#### [PROBLEM DETAILS]
Among the entries below, extract exactly the lines that run from the one with "C203: 27pF (GND, N8) -> 47pF (GND, N8)" through the one with "U5: DS1307 -> DS1337", both ends included.

════════════════════

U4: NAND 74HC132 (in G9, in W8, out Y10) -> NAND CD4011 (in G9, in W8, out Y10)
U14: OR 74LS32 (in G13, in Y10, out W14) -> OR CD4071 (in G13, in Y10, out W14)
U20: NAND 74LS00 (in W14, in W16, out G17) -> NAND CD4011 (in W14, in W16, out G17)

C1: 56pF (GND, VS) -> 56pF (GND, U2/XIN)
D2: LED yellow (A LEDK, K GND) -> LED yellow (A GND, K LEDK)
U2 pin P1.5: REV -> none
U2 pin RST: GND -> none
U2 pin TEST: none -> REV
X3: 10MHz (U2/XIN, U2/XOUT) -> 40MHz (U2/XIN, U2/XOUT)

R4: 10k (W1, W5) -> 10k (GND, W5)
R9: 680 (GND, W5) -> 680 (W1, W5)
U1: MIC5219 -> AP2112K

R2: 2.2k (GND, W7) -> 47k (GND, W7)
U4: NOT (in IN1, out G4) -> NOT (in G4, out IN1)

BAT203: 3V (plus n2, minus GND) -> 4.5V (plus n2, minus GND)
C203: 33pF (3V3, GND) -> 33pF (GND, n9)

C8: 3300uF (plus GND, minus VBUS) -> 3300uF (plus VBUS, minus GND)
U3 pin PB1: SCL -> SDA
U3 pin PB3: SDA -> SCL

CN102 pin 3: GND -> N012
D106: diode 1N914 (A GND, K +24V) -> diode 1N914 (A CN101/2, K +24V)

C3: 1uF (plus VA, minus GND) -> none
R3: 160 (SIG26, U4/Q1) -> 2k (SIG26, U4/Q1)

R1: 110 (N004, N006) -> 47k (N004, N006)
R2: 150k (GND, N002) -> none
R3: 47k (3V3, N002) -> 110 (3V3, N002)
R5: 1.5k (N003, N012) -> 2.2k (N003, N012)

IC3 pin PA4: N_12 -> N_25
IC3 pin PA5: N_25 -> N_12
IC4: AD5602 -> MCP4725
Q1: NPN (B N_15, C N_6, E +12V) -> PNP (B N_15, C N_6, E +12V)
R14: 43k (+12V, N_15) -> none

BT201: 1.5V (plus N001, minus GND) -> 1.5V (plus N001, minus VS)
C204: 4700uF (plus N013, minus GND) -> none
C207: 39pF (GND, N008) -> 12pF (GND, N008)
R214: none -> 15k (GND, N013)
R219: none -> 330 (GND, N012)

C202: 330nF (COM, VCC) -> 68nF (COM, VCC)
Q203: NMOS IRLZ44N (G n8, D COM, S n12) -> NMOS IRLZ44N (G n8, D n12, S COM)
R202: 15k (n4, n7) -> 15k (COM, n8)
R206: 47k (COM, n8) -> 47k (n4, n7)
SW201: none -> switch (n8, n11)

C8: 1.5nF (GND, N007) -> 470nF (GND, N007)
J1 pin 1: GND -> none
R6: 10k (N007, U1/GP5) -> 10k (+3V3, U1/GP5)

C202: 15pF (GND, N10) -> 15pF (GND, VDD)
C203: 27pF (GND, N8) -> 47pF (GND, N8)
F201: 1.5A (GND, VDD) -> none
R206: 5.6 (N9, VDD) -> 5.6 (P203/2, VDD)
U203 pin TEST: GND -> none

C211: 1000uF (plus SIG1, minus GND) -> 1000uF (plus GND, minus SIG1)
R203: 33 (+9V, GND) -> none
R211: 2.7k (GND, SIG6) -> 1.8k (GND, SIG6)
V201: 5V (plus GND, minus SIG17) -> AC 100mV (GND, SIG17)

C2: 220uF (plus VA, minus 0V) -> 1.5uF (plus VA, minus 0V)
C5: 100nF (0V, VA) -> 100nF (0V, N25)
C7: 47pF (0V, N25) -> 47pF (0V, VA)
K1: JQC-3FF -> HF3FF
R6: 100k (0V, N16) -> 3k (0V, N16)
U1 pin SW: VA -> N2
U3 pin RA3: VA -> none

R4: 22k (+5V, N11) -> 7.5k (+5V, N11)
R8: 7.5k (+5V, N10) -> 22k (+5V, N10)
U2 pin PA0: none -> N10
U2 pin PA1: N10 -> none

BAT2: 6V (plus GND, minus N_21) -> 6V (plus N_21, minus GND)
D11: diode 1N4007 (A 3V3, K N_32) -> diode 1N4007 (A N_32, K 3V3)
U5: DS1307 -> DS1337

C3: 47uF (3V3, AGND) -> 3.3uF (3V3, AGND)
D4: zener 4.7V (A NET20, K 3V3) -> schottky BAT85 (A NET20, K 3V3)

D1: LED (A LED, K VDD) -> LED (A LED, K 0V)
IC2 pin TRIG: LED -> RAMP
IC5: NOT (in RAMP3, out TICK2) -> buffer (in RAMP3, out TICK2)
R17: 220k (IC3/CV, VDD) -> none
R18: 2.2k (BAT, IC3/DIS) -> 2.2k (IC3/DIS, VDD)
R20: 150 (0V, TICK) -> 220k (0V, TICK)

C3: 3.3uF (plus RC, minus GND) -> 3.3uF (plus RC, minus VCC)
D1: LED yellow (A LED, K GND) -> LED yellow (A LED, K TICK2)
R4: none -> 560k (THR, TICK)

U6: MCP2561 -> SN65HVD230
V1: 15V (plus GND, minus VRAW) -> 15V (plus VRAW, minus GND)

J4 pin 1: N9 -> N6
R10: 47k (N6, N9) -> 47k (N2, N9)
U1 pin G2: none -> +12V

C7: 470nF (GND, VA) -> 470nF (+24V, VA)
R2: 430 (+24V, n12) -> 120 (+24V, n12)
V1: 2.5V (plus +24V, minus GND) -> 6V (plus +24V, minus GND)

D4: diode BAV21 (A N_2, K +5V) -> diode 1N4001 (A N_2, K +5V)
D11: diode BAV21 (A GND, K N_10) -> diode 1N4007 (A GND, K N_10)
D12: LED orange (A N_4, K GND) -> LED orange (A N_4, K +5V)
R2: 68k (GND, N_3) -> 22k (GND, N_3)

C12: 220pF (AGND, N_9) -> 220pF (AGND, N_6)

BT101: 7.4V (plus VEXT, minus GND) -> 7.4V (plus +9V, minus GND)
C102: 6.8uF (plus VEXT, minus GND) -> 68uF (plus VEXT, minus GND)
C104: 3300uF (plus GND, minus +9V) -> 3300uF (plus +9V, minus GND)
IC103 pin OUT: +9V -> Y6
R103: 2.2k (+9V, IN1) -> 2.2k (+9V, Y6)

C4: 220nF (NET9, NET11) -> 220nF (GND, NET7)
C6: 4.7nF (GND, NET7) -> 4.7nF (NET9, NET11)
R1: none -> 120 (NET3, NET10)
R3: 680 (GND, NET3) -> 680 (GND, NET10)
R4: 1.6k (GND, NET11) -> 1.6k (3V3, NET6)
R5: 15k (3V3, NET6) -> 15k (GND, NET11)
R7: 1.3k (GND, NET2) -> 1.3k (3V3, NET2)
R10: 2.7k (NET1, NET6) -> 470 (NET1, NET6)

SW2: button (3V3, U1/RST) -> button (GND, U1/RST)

════════════════════

#### [SOLUTION]
C203: 27pF (GND, N8) -> 47pF (GND, N8)
F201: 1.5A (GND, VDD) -> none
R206: 5.6 (N9, VDD) -> 5.6 (P203/2, VDD)
U203 pin TEST: GND -> none

C211: 1000uF (plus SIG1, minus GND) -> 1000uF (plus GND, minus SIG1)
R203: 33 (+9V, GND) -> none
R211: 2.7k (GND, SIG6) -> 1.8k (GND, SIG6)
V201: 5V (plus GND, minus SIG17) -> AC 100mV (GND, SIG17)

C2: 220uF (plus VA, minus 0V) -> 1.5uF (plus VA, minus 0V)
C5: 100nF (0V, VA) -> 100nF (0V, N25)
C7: 47pF (0V, N25) -> 47pF (0V, VA)
K1: JQC-3FF -> HF3FF
R6: 100k (0V, N16) -> 3k (0V, N16)
U1 pin SW: VA -> N2
U3 pin RA3: VA -> none

R4: 22k (+5V, N11) -> 7.5k (+5V, N11)
R8: 7.5k (+5V, N10) -> 22k (+5V, N10)
U2 pin PA0: none -> N10
U2 pin PA1: N10 -> none

BAT2: 6V (plus GND, minus N_21) -> 6V (plus N_21, minus GND)
D11: diode 1N4007 (A 3V3, K N_32) -> diode 1N4007 (A N_32, K 3V3)
U5: DS1307 -> DS1337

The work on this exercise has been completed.